• **Your goal**
Could you transcribe each entry below exactly, minus the images?

• **Scene comparison data**
-------------------------

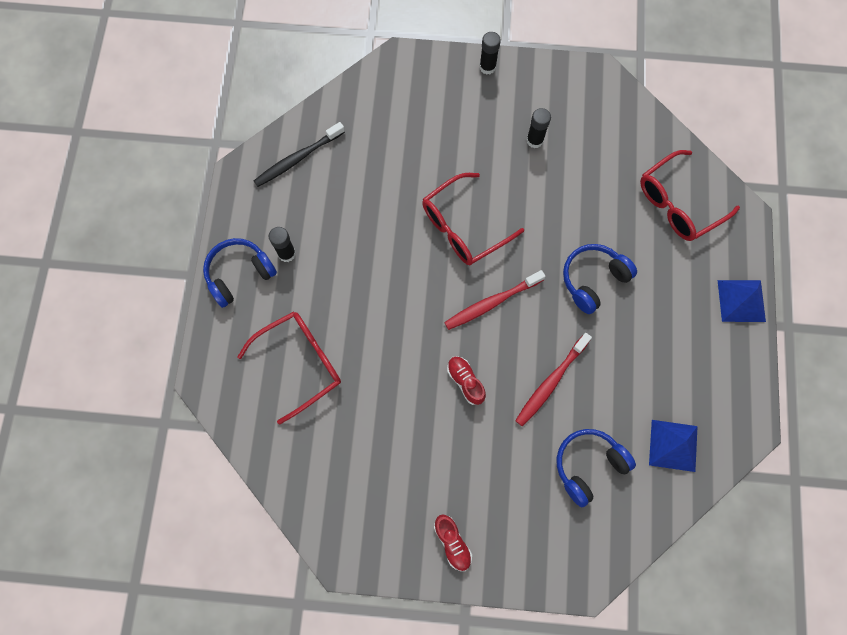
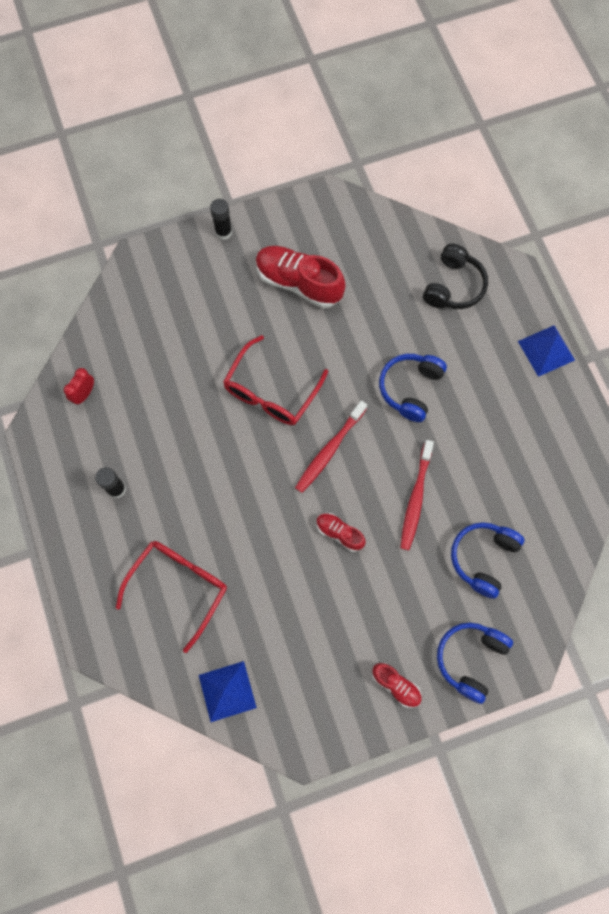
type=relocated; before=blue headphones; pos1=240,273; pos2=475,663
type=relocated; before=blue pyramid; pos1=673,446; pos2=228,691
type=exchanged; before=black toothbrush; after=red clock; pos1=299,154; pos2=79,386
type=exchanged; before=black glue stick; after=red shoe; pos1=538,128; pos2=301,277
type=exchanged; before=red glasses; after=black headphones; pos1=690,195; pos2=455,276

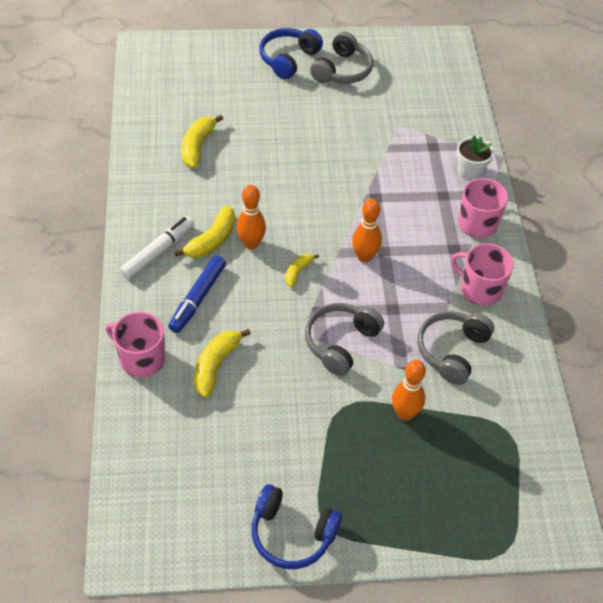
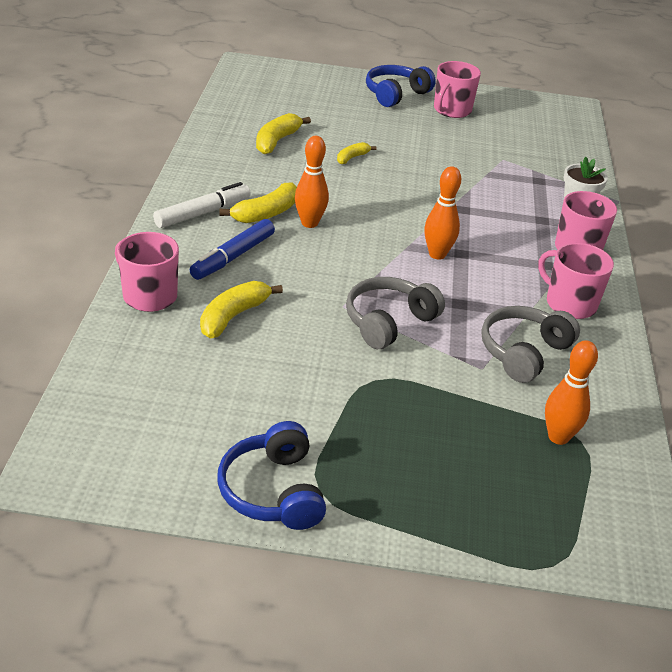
type=relocated; before=yellow banana; pos1=302,270; pos2=356,153
type=relocated; before=orange bowling pin; pos1=409,390; pos2=571,392
type=exchanged; before=grey headphones; after=pink mug; pos1=341,58; pos2=457,89
type=spun; before=blue headphones; pos1=296,526; pos2=271,475; turn=45

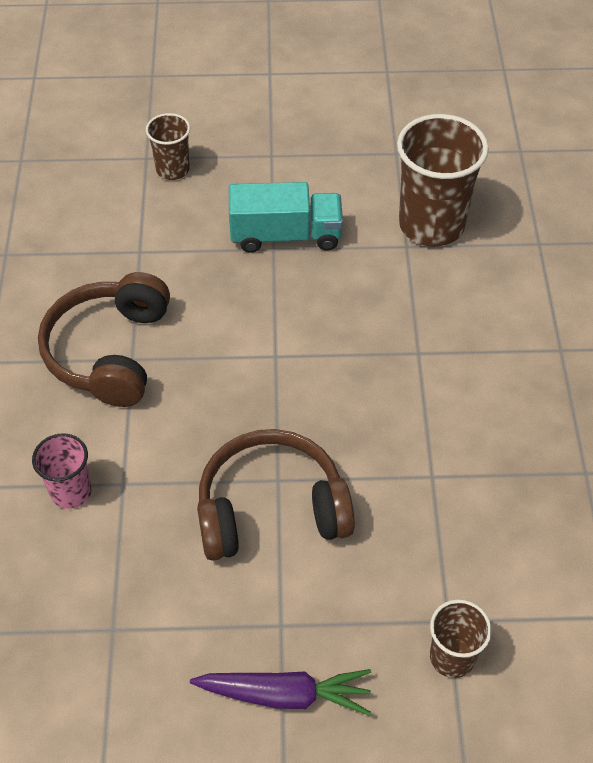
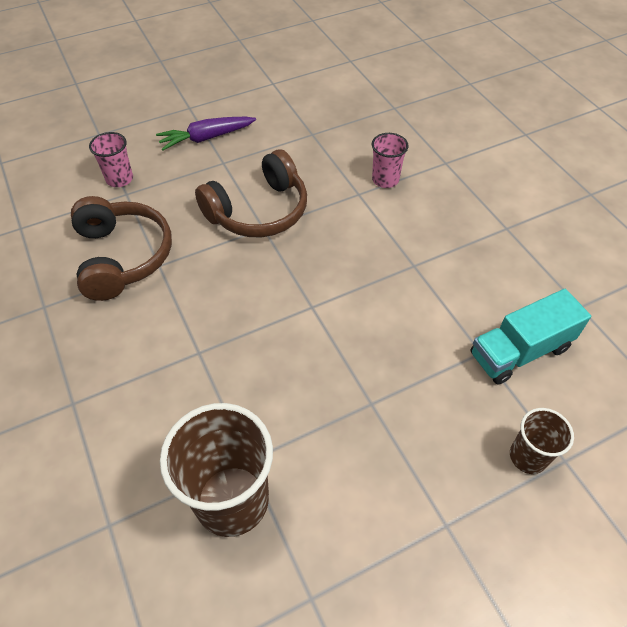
type=relocated; before=brown headphones; pos1=104,339; pos2=121,248
type=relocated; before=turquoise truck; pos1=286,217; pos2=530,337
type=colour; before=brown cup; after=pink cup; pos1=461,638; pos2=111,159

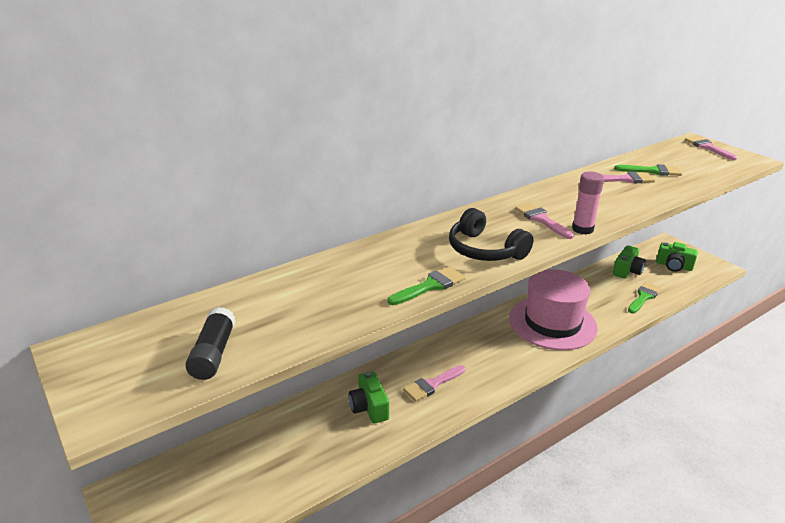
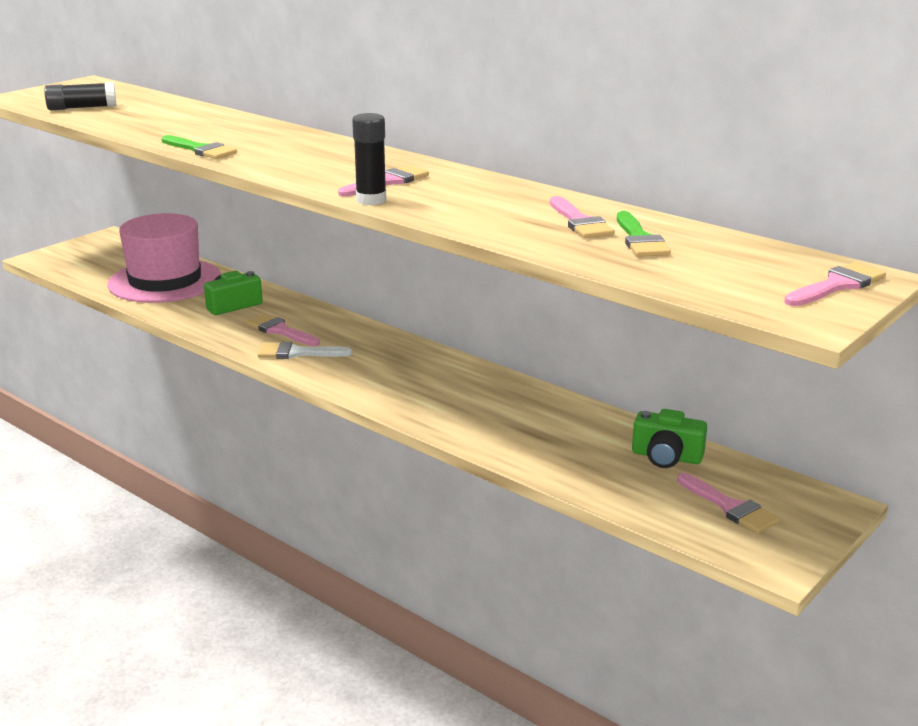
type=missing; before=black headphones; pos1=491,234
type=missing; before=green brush; pos1=645,297
type=appeared; after=white brush; pos2=304,350
type=relocated; before=pink hat; pos1=553,309; pos2=164,258
type=exchanged; before=green camera; after=pink brush; pos1=677,257; pos2=728,503
type=colour; before=pink glue stick; after=black glue stick; pos1=588,203; pos2=369,159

-------------------------

• **Exercise output**
type=relocated; before=blue headphones; pos1=240,273; pos2=475,663
type=relocated; before=blue pyramid; pos1=673,446; pos2=228,691
type=exchanged; before=black toothbrush; after=red clock; pos1=299,154; pos2=79,386
type=exchanged; before=black glue stick; after=red shoe; pos1=538,128; pos2=301,277
type=exchanged; before=red glasses; after=black headphones; pos1=690,195; pos2=455,276

type=relocated; before=yellow banana; pos1=302,270; pos2=356,153
type=relocated; before=orange bowling pin; pos1=409,390; pos2=571,392
type=exchanged; before=grey headphones; after=pink mug; pos1=341,58; pos2=457,89
type=spun; before=blue headphones; pos1=296,526; pos2=271,475; turn=45

type=relocated; before=brown headphones; pos1=104,339; pos2=121,248
type=relocated; before=turquoise truck; pos1=286,217; pos2=530,337
type=colour; before=brown cup; after=pink cup; pos1=461,638; pos2=111,159

type=missing; before=black headphones; pos1=491,234
type=missing; before=green brush; pos1=645,297
type=appeared; after=white brush; pos2=304,350
type=relocated; before=pink hat; pos1=553,309; pos2=164,258
type=exchanged; before=green camera; after=pink brush; pos1=677,257; pos2=728,503
type=colour; before=pink glue stick; after=black glue stick; pos1=588,203; pos2=369,159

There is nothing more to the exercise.